(Records from a collection)
+ + +

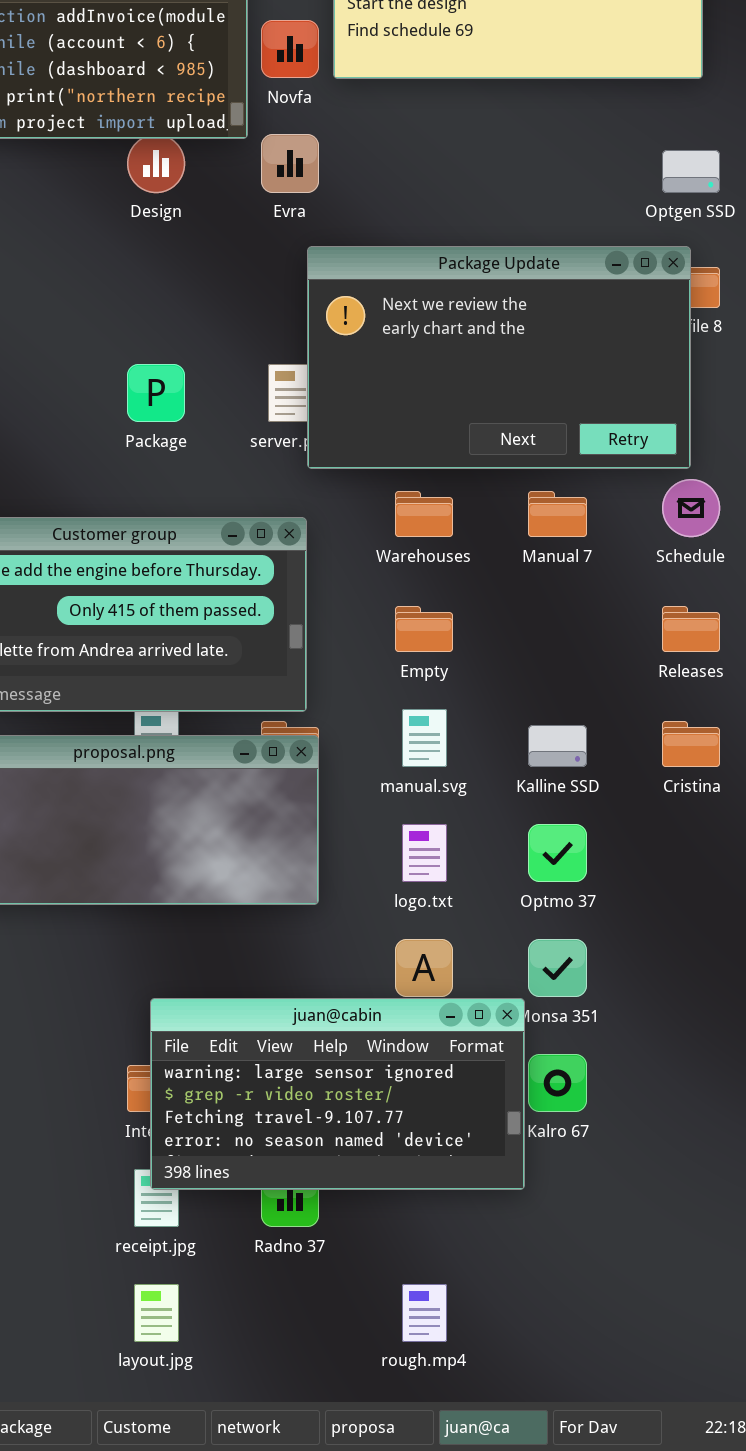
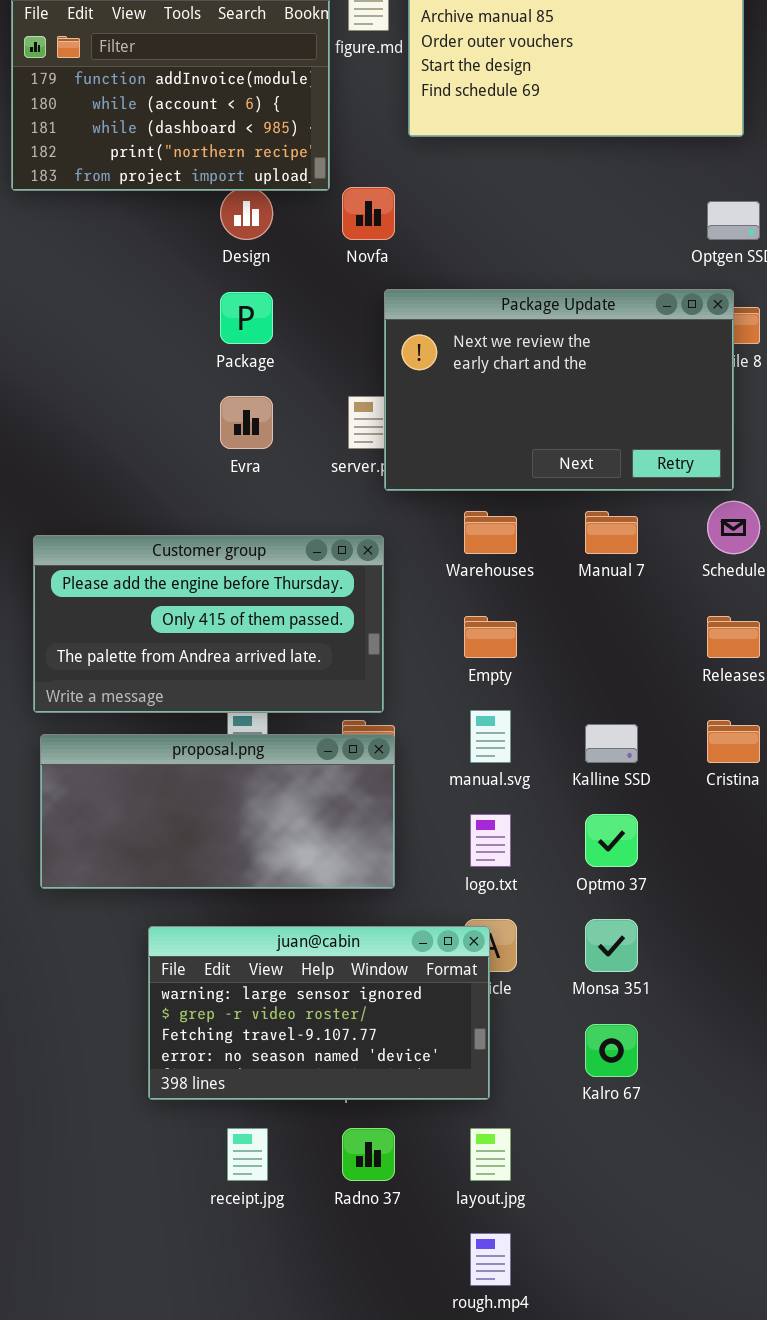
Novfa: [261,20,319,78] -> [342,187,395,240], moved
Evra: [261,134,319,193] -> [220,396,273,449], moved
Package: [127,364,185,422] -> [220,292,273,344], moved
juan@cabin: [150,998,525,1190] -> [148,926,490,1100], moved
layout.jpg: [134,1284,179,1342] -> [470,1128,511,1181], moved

+ + +

* **What you need to do**: Nothing but the lines from the line containing "Evra: [261,134,319,193] ->" through the final line of the entries should appear in your answer, copied exactly.

* **Solution to this task**:
Evra: [261,134,319,193] -> [220,396,273,449], moved
Package: [127,364,185,422] -> [220,292,273,344], moved
juan@cabin: [150,998,525,1190] -> [148,926,490,1100], moved
layout.jpg: [134,1284,179,1342] -> [470,1128,511,1181], moved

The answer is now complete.